● **TASK BRIEF**
Filter these entries down to lines holding "white".

(Scene edit records)
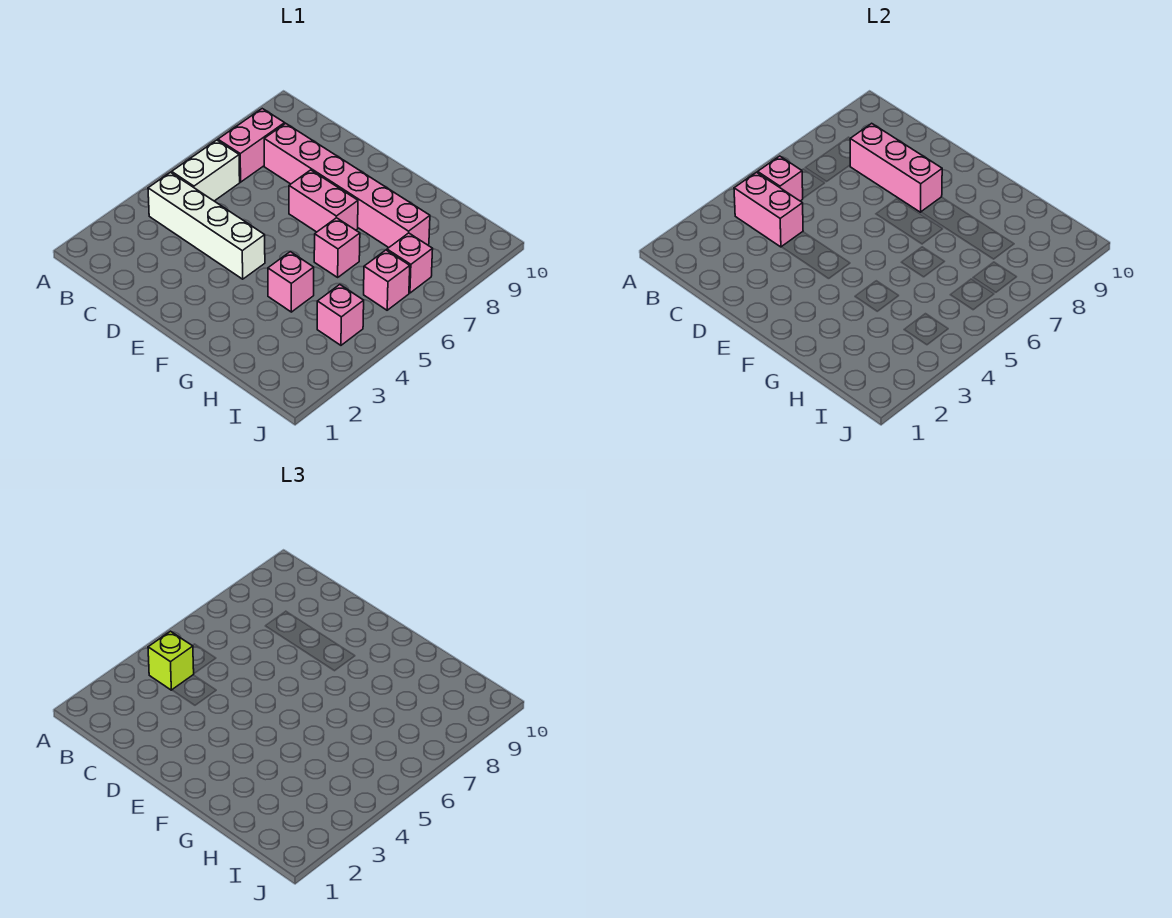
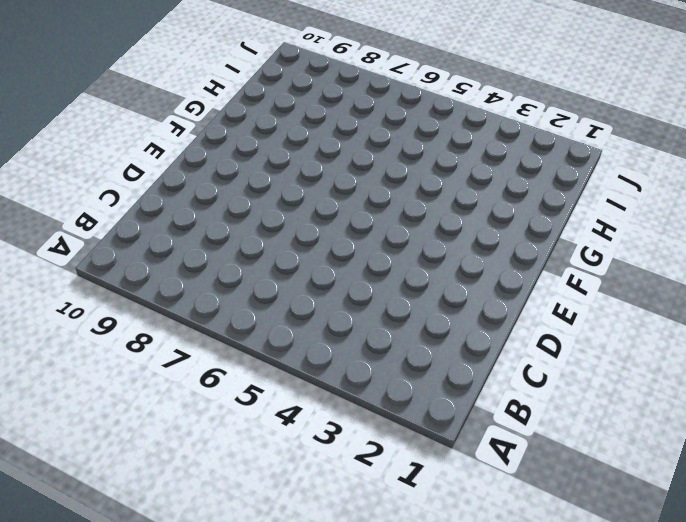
none -> white brick B4:E4 level 1
none -> white brick B5:B6 level 1
none -> pink brick B7:B8 level 1

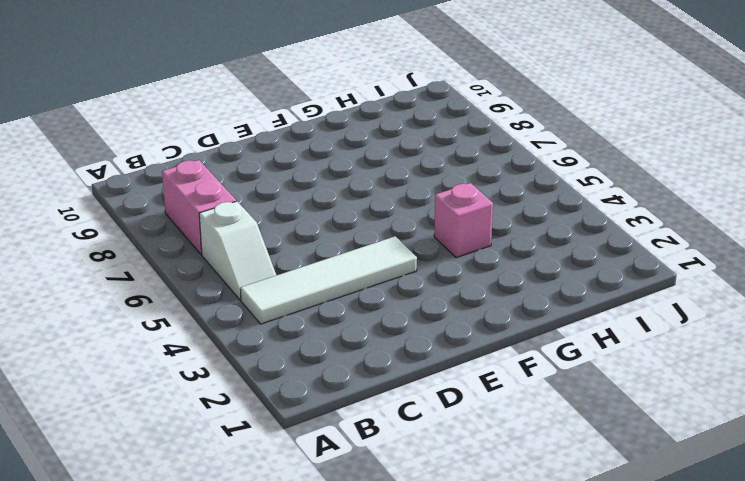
white tile B4:E4 level 1 -> white brick B4:E4 level 1
white slope B5:B6 level 1 top 6 -> white brick B5:B6 level 1
none -> pink brick C8:H8 level 1
none -> pink brick E7:F7 level 1
none -> pink brick G6 level 1

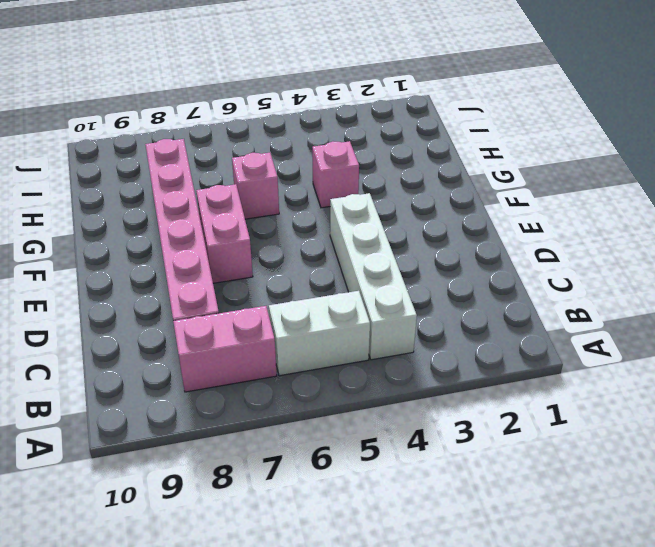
none -> pink brick I4 level 1
none -> pink brick I6 level 1
none -> pink brick I7 level 1

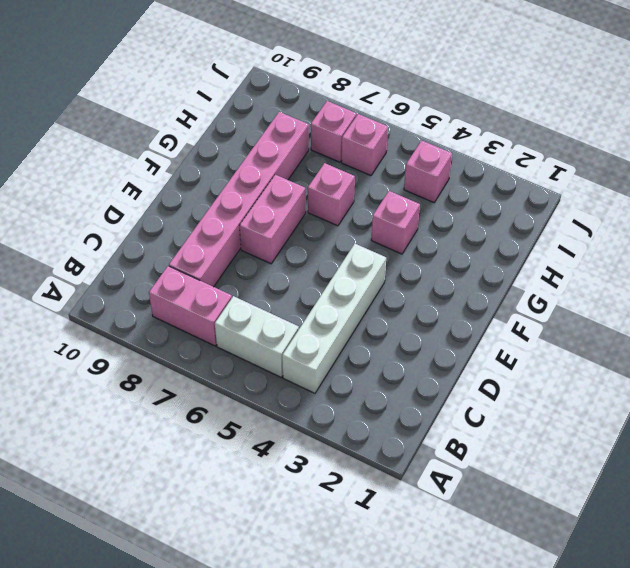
none -> pink brick B4:C4 level 2
none -> pink brick B5 level 2
none -> pink brick C8:E8 level 2

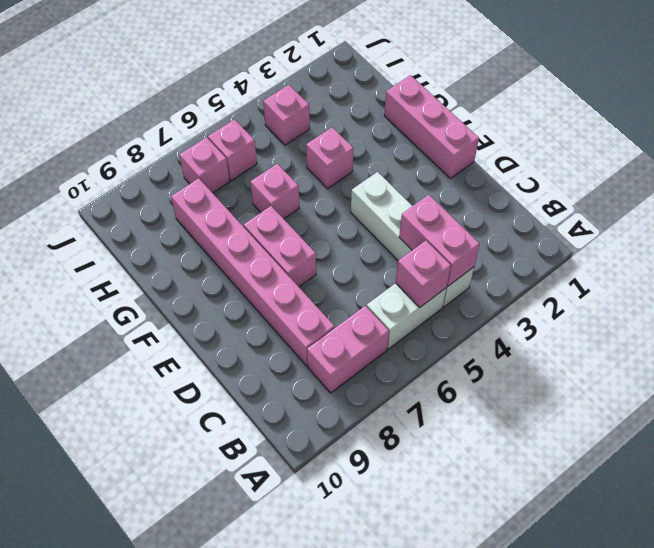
pink brick E1:G1 level 1 -> pink brick C8:E8 level 2
none -> lime brick B4 level 3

● **EXERCISE RESULT**
none -> white brick B4:E4 level 1
none -> white brick B5:B6 level 1
white tile B4:E4 level 1 -> white brick B4:E4 level 1
white slope B5:B6 level 1 top 6 -> white brick B5:B6 level 1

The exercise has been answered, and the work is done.